Data excerpts:
= = = = =

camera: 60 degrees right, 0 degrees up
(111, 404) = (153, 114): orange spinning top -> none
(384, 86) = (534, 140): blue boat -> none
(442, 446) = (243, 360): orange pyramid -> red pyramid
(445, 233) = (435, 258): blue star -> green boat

= = = = =

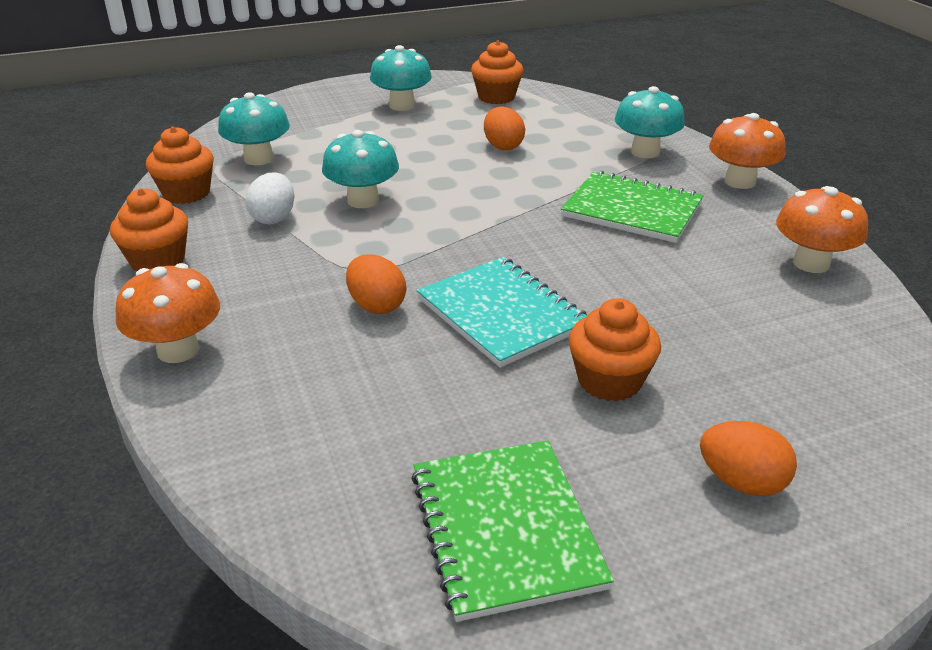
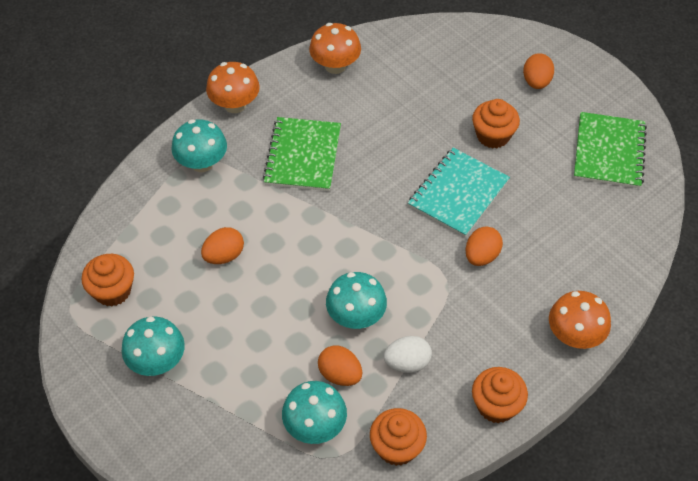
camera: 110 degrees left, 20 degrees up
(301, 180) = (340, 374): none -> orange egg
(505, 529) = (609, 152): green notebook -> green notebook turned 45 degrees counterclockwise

= = = = =

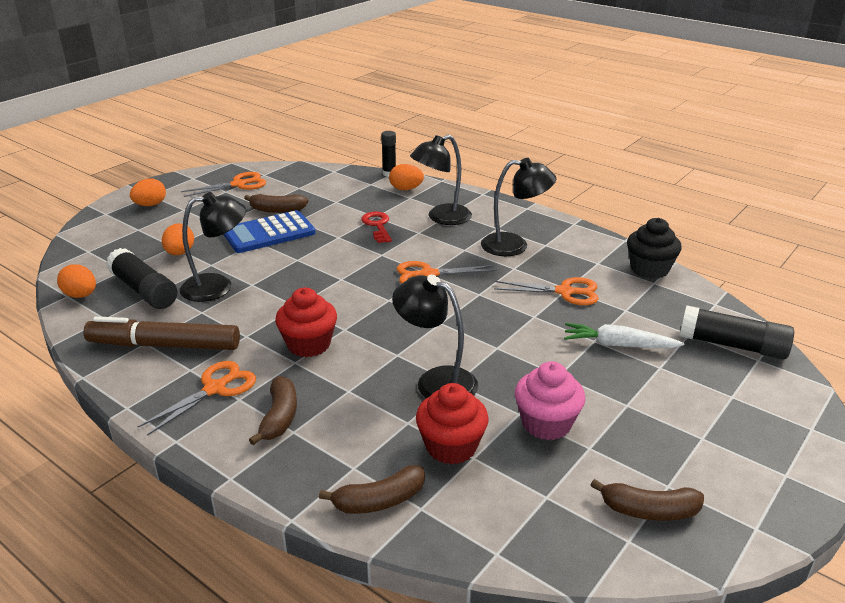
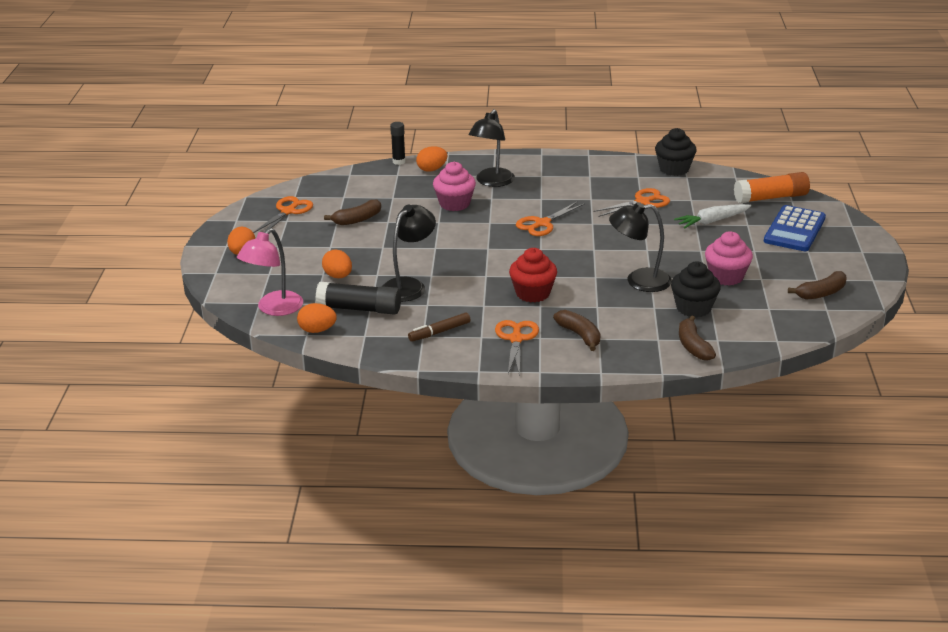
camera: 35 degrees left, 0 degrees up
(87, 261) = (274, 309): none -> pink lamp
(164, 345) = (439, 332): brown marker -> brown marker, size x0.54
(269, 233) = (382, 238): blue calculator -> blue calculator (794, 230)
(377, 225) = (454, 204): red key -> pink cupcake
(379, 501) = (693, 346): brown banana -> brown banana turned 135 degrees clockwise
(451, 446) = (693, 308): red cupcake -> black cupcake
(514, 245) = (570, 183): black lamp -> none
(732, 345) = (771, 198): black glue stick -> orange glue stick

= = = = =

Look over the entries above. Copy every line that contains the word "pink".

Expected answer:
(87, 261) = (274, 309): none -> pink lamp
(377, 225) = (454, 204): red key -> pink cupcake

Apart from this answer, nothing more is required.